- _WHAT YOU NEED TO DO_: Repeat every entry exactly. Do not include the pictures.

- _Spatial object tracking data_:
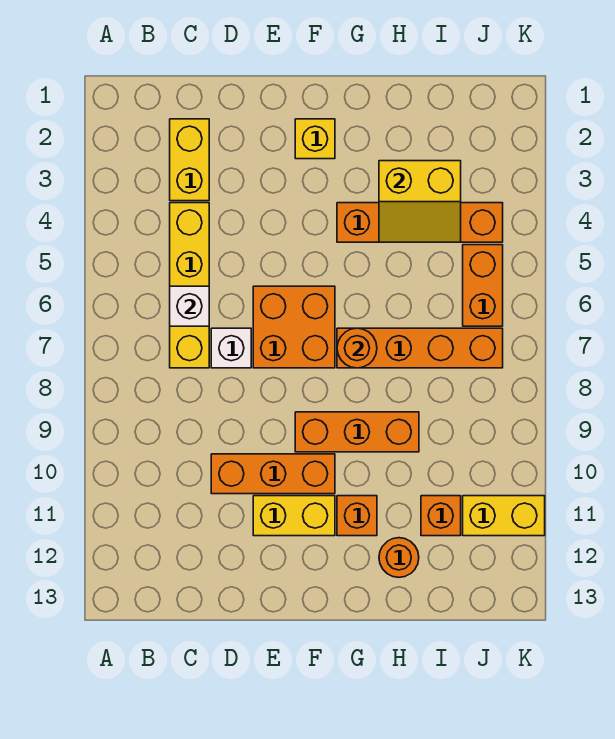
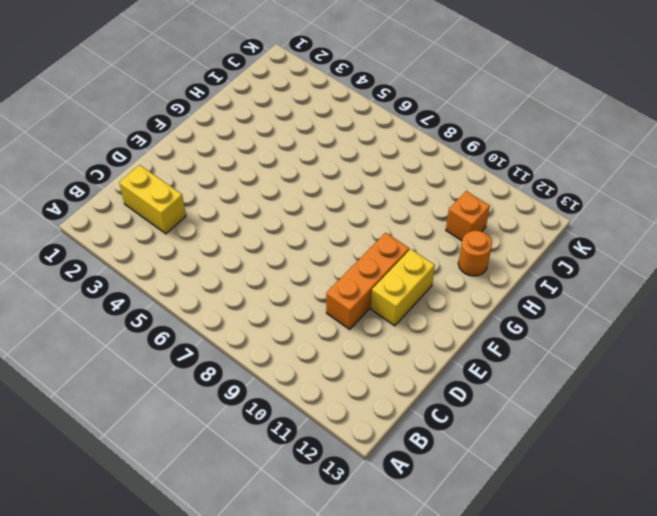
none -> yellow brick C4:C7 level 1
none -> white brick D7 level 1
none -> orange brick E6:F7 level 1

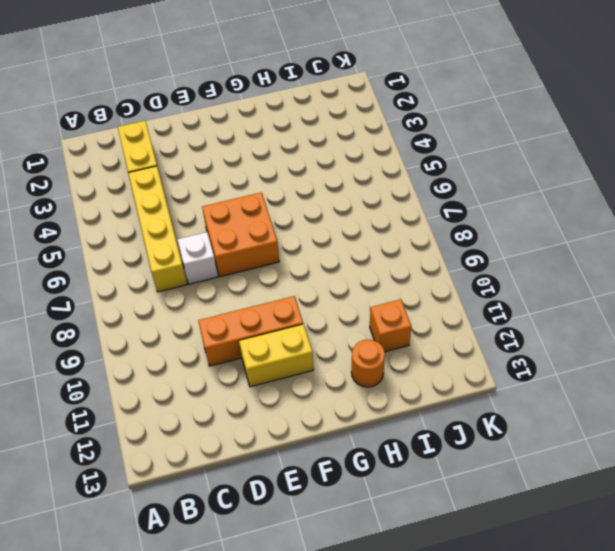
none -> yellow brick F2 level 1
none -> orange brick F9:H9 level 1
none -> orange brick G4:J4 level 1

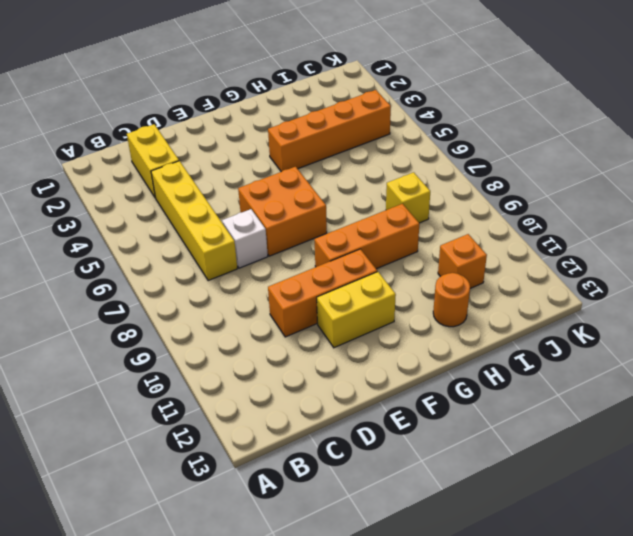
yellow brick I8 level 1 -> yellow brick F2 level 1
none -> orange brick G7:J7 level 1
none -> orange brick G11 level 1
none -> orange brick J5:J6 level 1

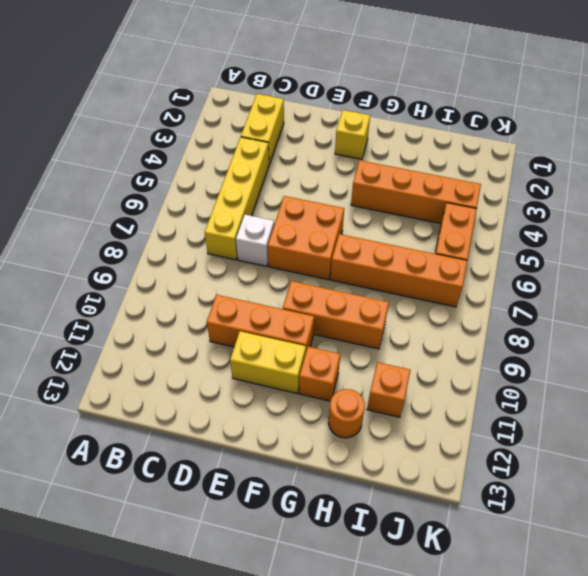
none -> yellow brick J11:K11 level 1
none -> white brick C6 level 2
none -> orange round brick G7 level 2

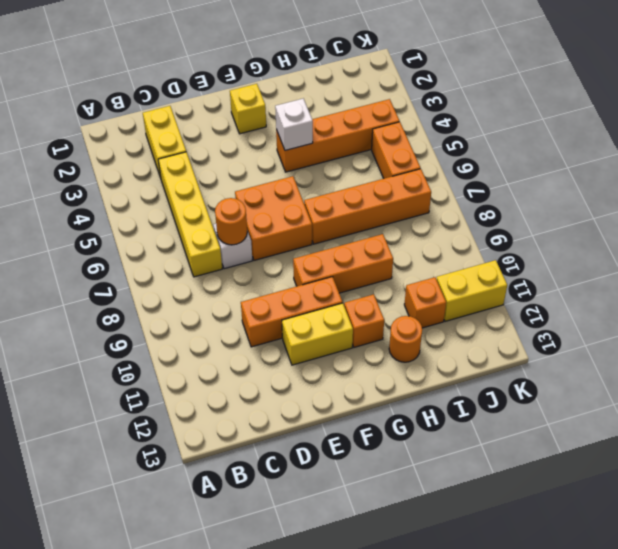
orange round brick D7 level 2 -> orange round brick G7 level 2
white brick G4 level 2 -> white brick C6 level 2
none -> yellow slope H3:I4 level 2 top 3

- _TASK RESPONSE_:
none -> yellow brick C4:C7 level 1
none -> white brick D7 level 1
none -> orange brick E6:F7 level 1

none -> yellow brick F2 level 1
none -> orange brick F9:H9 level 1
none -> orange brick G4:J4 level 1

yellow brick I8 level 1 -> yellow brick F2 level 1
none -> orange brick G7:J7 level 1
none -> orange brick G11 level 1
none -> orange brick J5:J6 level 1

none -> yellow brick J11:K11 level 1
none -> white brick C6 level 2
none -> orange round brick G7 level 2

orange round brick D7 level 2 -> orange round brick G7 level 2
white brick G4 level 2 -> white brick C6 level 2
none -> yellow slope H3:I4 level 2 top 3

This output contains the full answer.